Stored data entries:
▬▬▬▬▬▬▬▬▬▬

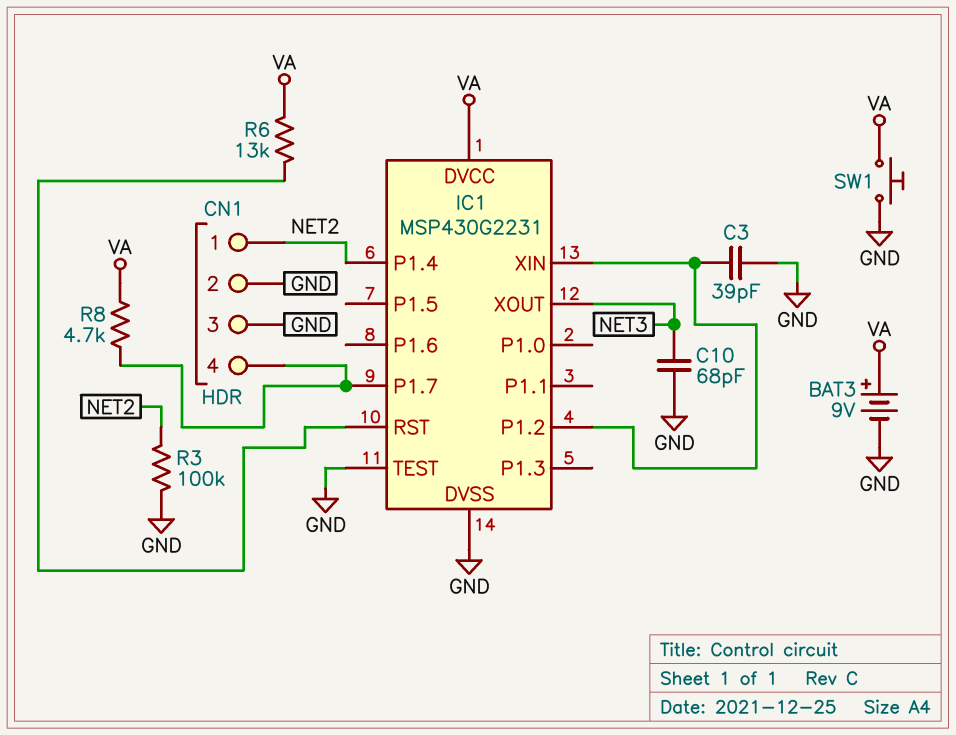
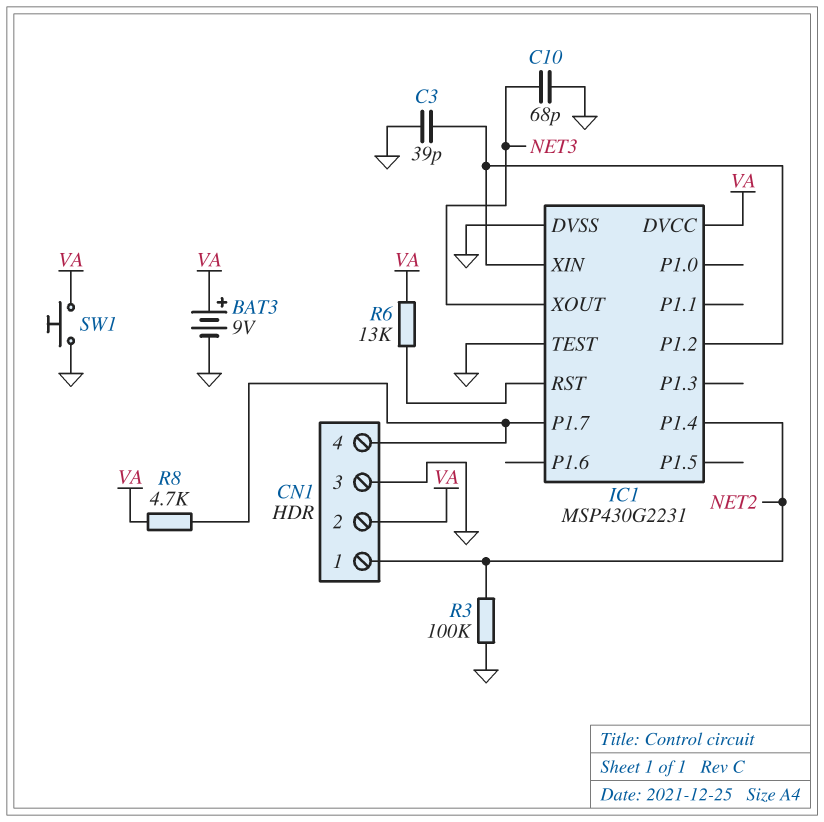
CN1 pin 2: GND -> VA

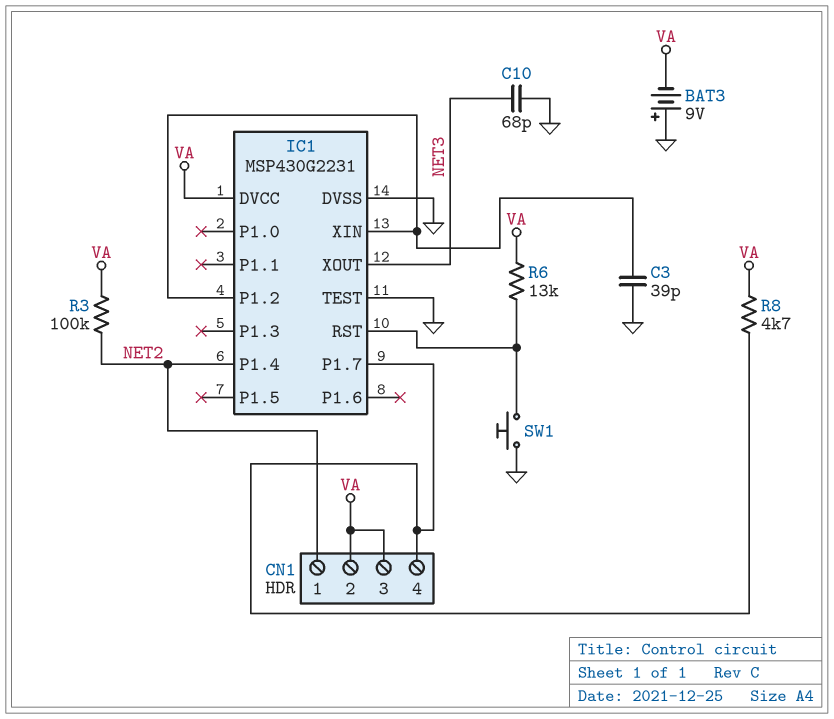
BAT3: 9V (plus VA, minus GND) -> 9V (plus GND, minus VA)
CN1 pin 3: GND -> VA
R3: 100k (GND, NET2) -> 100k (NET2, VA)
SW1: button (GND, VA) -> button (GND, IC1/RST)

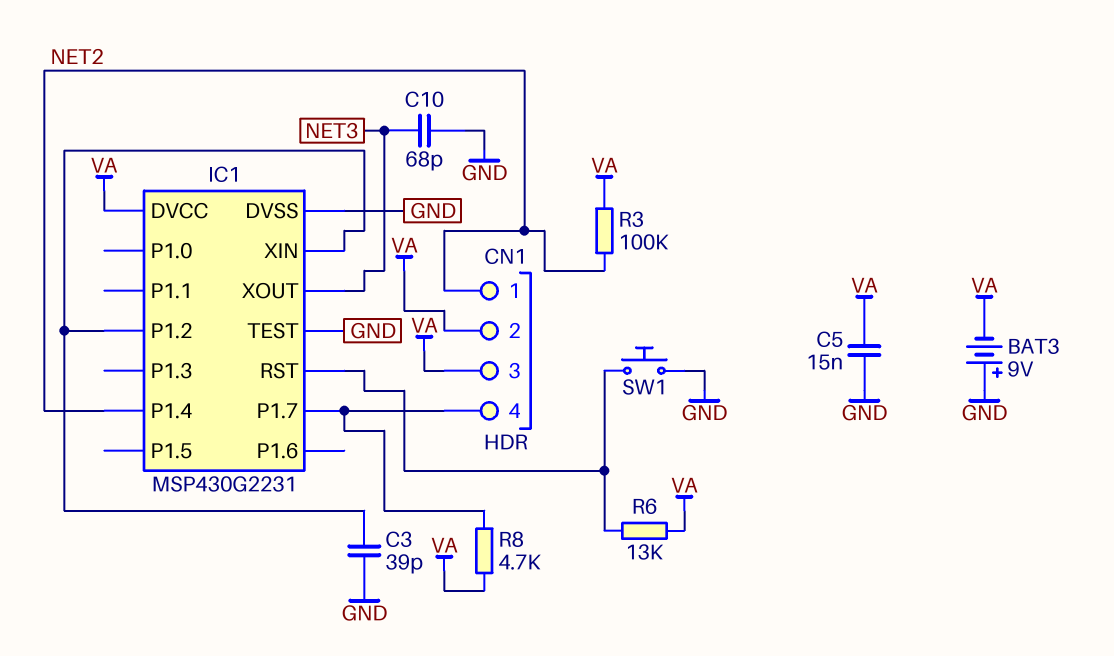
C5: none -> 15nF (GND, VA)

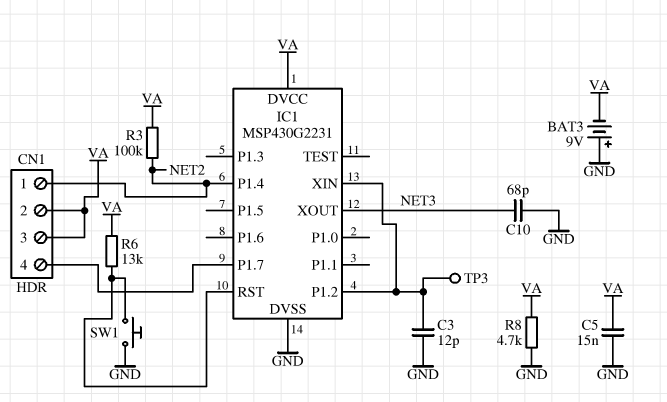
C3: 39pF (GND, IC1/P1.2) -> 12pF (GND, IC1/P1.2)
IC1 pin TEST: GND -> none
R8: 4.7k (CN1/4, VA) -> 4.7k (GND, VA)
TP3: none -> test point (IC1/P1.2)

▬▬▬▬▬▬▬▬▬▬

▸ **Problem statement**
Without the pictures, return each entry exactly as given.

▸ **Written reply**
CN1 pin 2: GND -> VA

BAT3: 9V (plus VA, minus GND) -> 9V (plus GND, minus VA)
CN1 pin 3: GND -> VA
R3: 100k (GND, NET2) -> 100k (NET2, VA)
SW1: button (GND, VA) -> button (GND, IC1/RST)

C5: none -> 15nF (GND, VA)

C3: 39pF (GND, IC1/P1.2) -> 12pF (GND, IC1/P1.2)
IC1 pin TEST: GND -> none
R8: 4.7k (CN1/4, VA) -> 4.7k (GND, VA)
TP3: none -> test point (IC1/P1.2)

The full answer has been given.